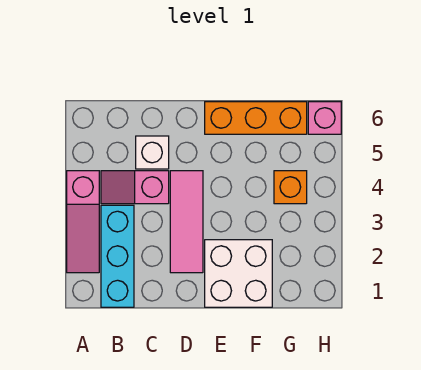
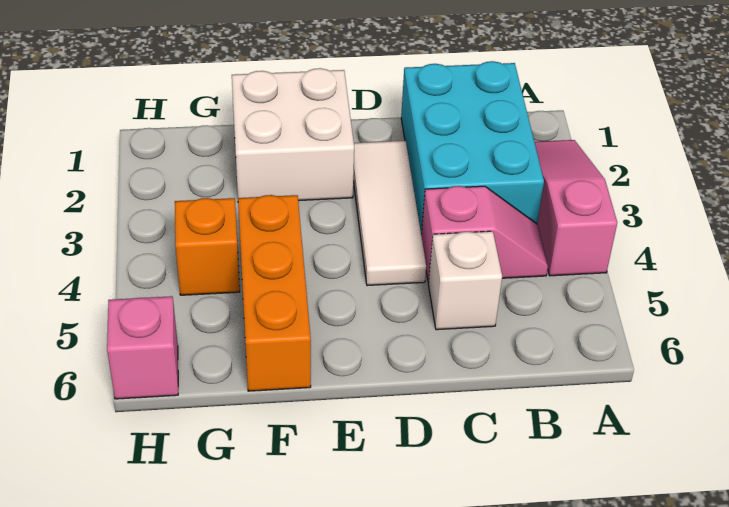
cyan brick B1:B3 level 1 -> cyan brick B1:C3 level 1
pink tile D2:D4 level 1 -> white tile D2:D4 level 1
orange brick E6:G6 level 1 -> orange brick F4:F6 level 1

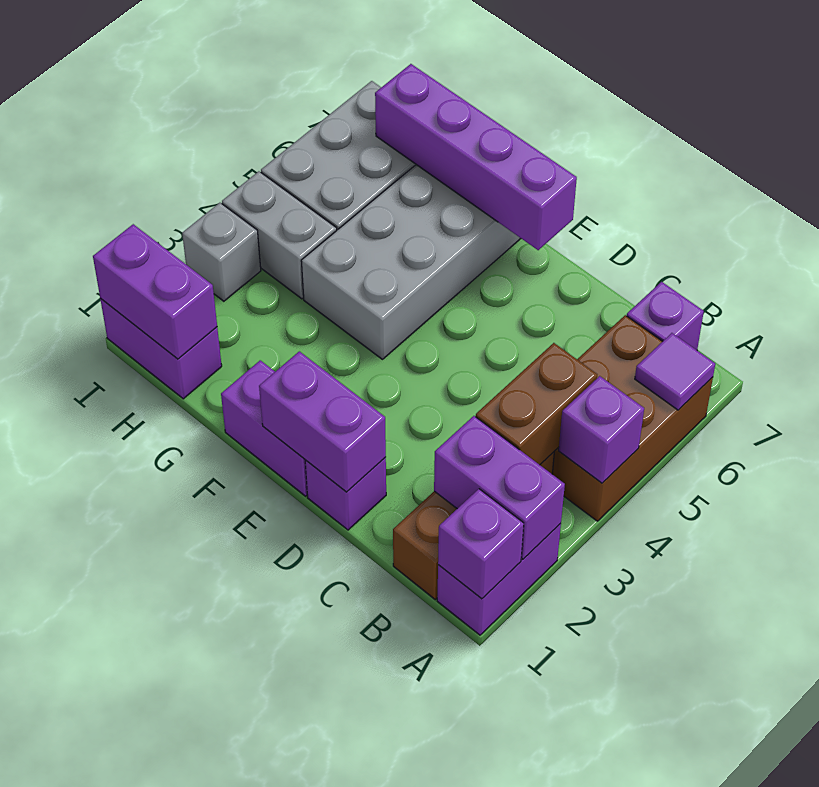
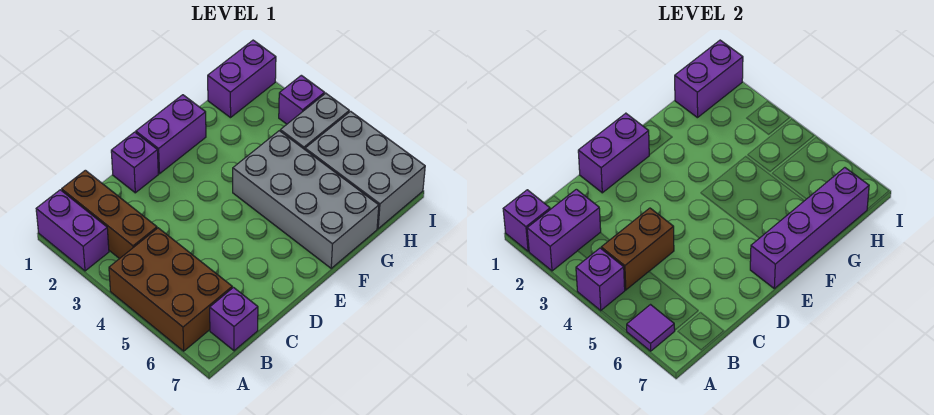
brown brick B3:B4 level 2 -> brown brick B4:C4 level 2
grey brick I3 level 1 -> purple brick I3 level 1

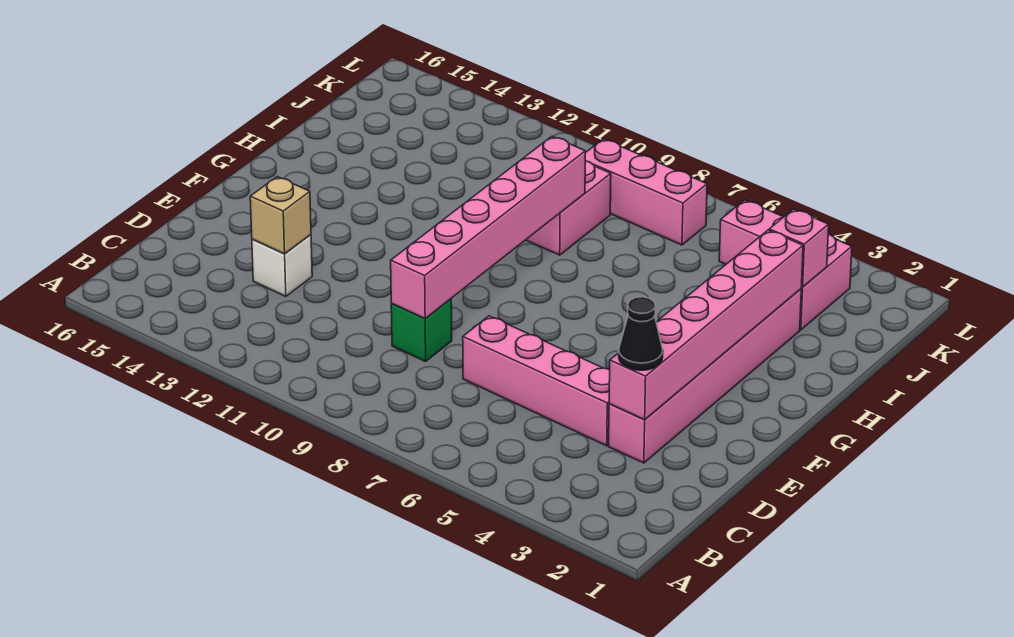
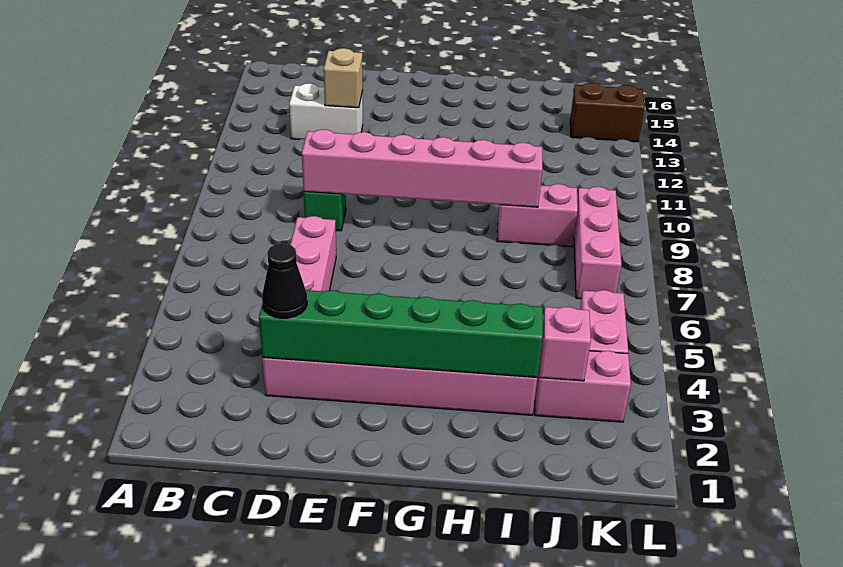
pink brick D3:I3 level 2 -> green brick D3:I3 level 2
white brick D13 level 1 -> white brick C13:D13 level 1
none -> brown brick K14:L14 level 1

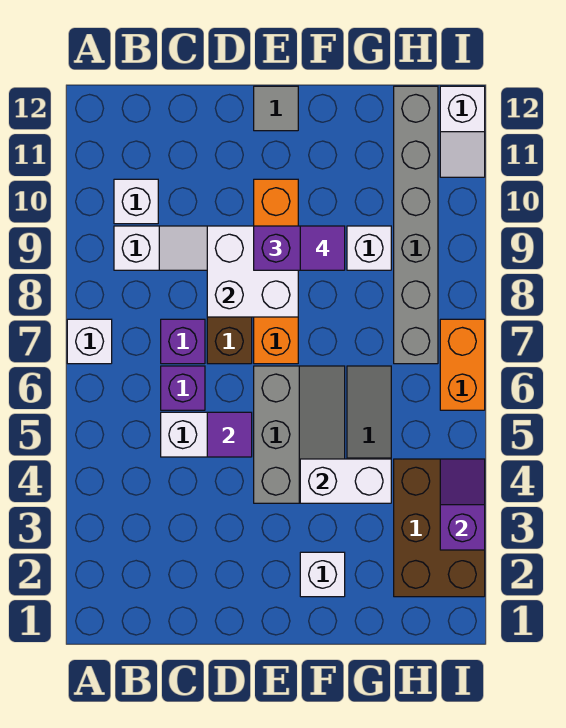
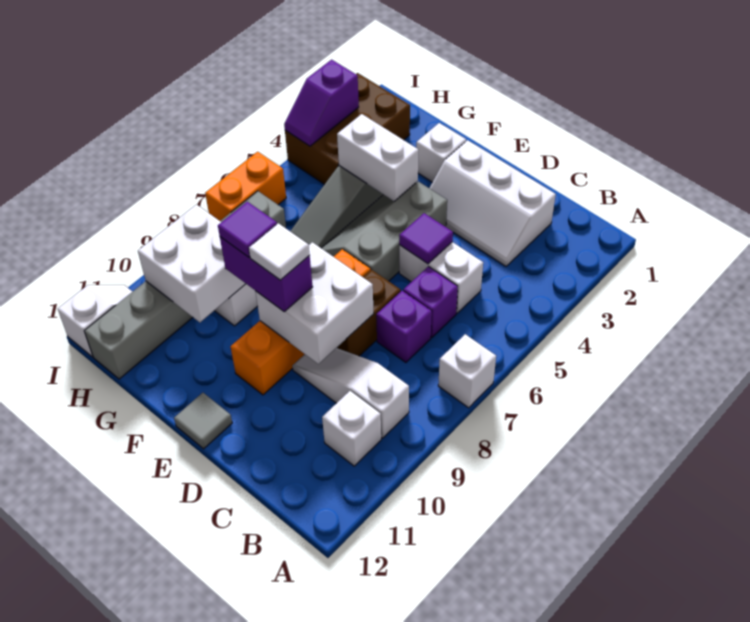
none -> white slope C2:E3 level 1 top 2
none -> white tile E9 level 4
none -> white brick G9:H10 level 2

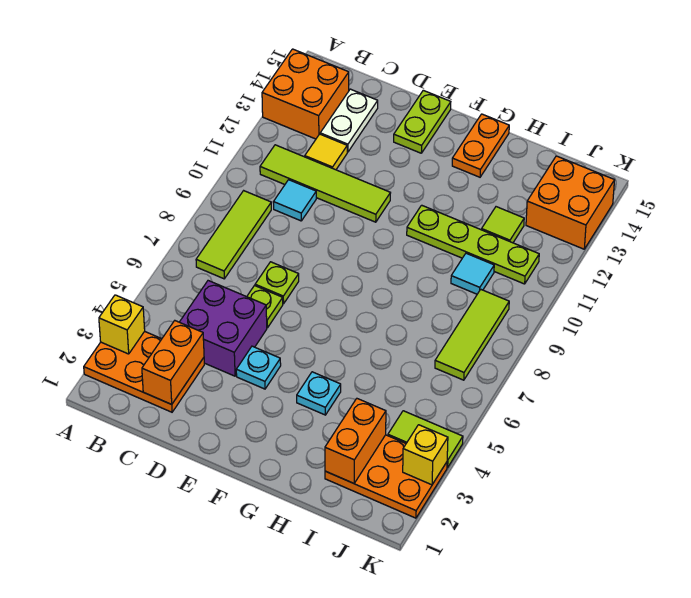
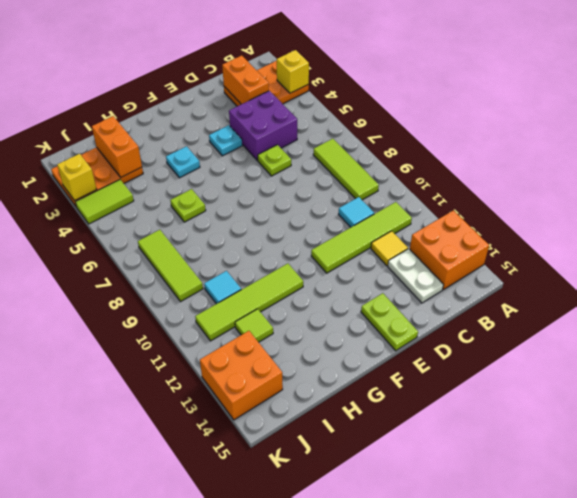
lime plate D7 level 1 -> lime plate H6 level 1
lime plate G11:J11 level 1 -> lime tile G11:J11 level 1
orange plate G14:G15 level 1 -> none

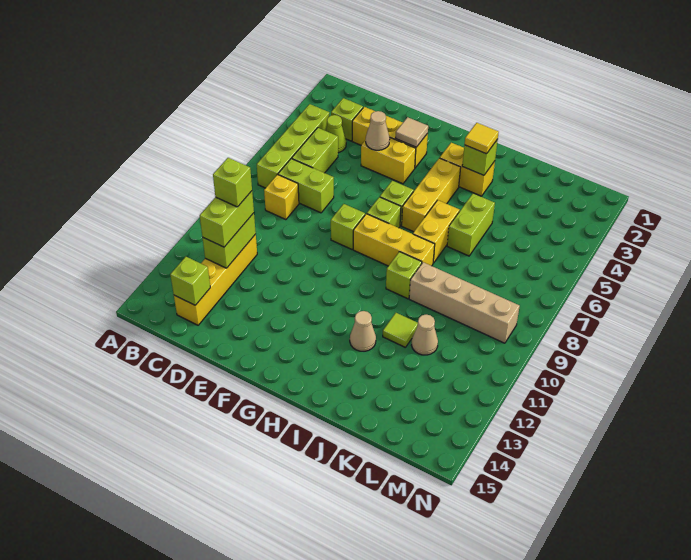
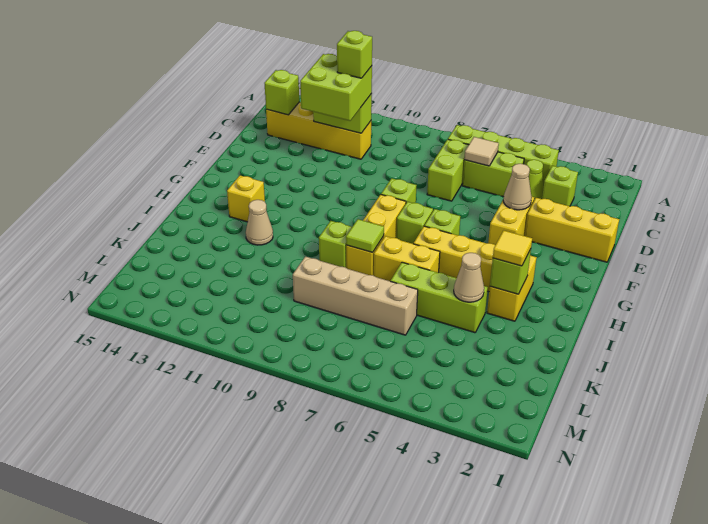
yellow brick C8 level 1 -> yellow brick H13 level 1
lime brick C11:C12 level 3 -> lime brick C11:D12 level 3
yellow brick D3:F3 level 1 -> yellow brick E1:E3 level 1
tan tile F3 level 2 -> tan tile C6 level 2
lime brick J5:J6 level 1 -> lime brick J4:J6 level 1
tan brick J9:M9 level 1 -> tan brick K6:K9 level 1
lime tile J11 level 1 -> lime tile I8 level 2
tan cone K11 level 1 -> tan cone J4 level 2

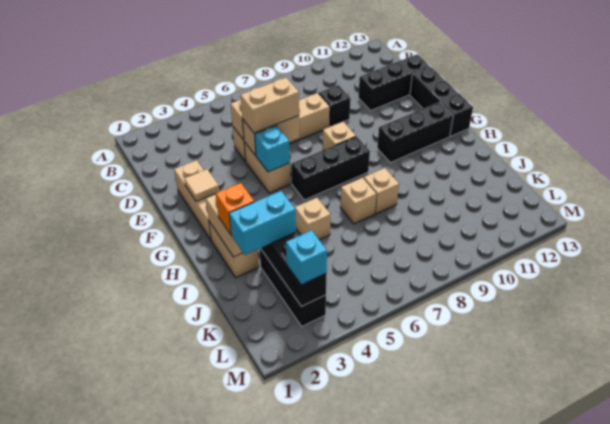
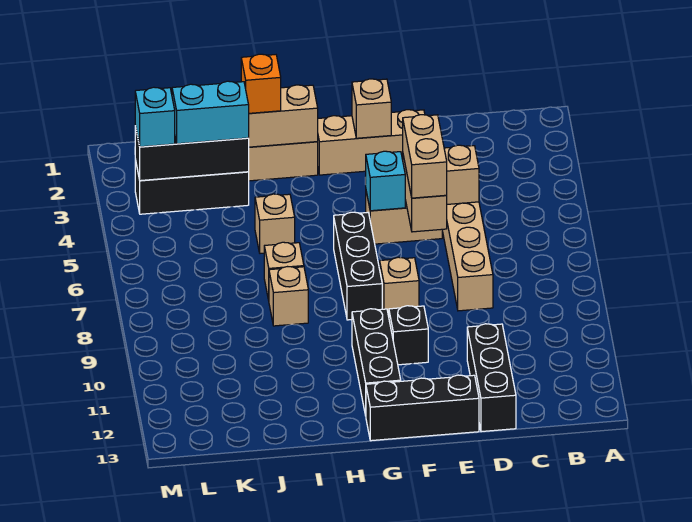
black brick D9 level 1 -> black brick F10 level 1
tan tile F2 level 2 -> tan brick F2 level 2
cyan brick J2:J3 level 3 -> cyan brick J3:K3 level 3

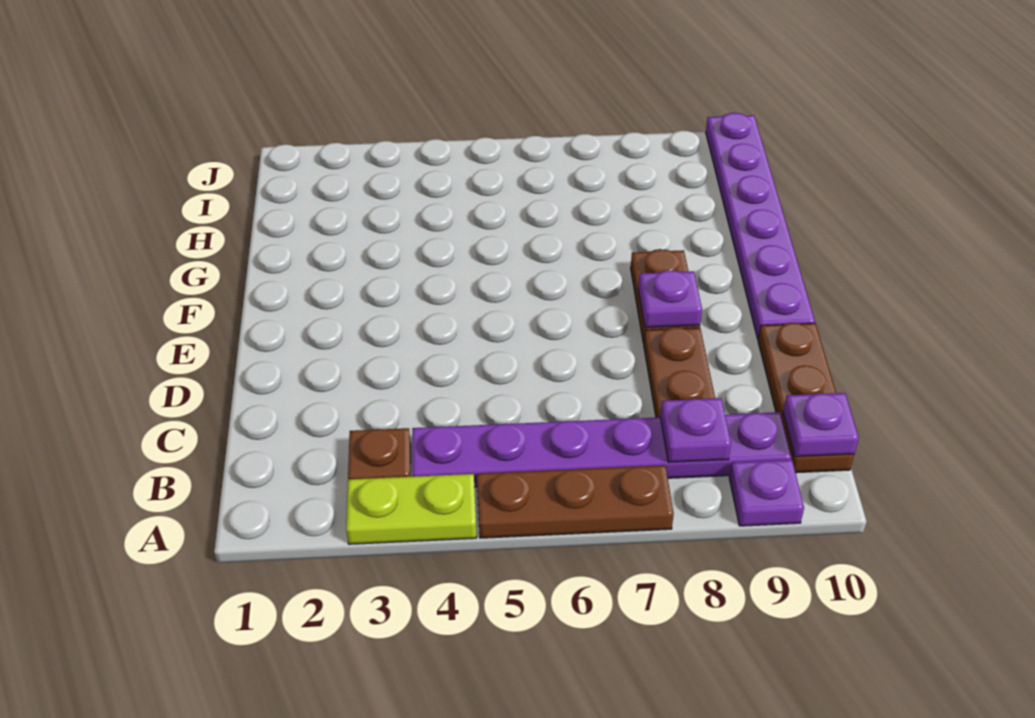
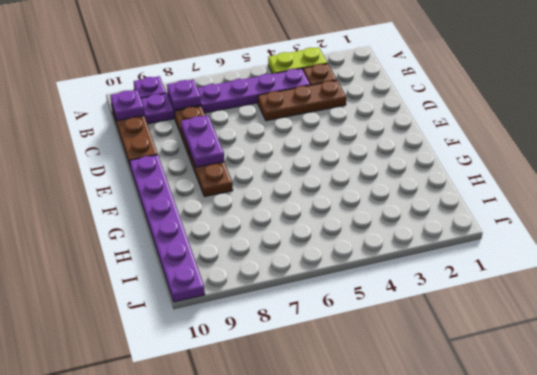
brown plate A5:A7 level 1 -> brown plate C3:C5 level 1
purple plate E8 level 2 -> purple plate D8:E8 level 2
_ _ _ _ _ _ _
Task objective: Set down the material exactly, every line of it, except for the pictures.

Solution to this exercise:
cyan brick B1:B3 level 1 -> cyan brick B1:C3 level 1
pink tile D2:D4 level 1 -> white tile D2:D4 level 1
orange brick E6:G6 level 1 -> orange brick F4:F6 level 1

brown brick B3:B4 level 2 -> brown brick B4:C4 level 2
grey brick I3 level 1 -> purple brick I3 level 1

pink brick D3:I3 level 2 -> green brick D3:I3 level 2
white brick D13 level 1 -> white brick C13:D13 level 1
none -> brown brick K14:L14 level 1

none -> white slope C2:E3 level 1 top 2
none -> white tile E9 level 4
none -> white brick G9:H10 level 2

lime plate D7 level 1 -> lime plate H6 level 1
lime plate G11:J11 level 1 -> lime tile G11:J11 level 1
orange plate G14:G15 level 1 -> none

yellow brick C8 level 1 -> yellow brick H13 level 1
lime brick C11:C12 level 3 -> lime brick C11:D12 level 3
yellow brick D3:F3 level 1 -> yellow brick E1:E3 level 1
tan tile F3 level 2 -> tan tile C6 level 2
lime brick J5:J6 level 1 -> lime brick J4:J6 level 1
tan brick J9:M9 level 1 -> tan brick K6:K9 level 1
lime tile J11 level 1 -> lime tile I8 level 2
tan cone K11 level 1 -> tan cone J4 level 2

black brick D9 level 1 -> black brick F10 level 1
tan tile F2 level 2 -> tan brick F2 level 2
cyan brick J2:J3 level 3 -> cyan brick J3:K3 level 3

brown plate A5:A7 level 1 -> brown plate C3:C5 level 1
purple plate E8 level 2 -> purple plate D8:E8 level 2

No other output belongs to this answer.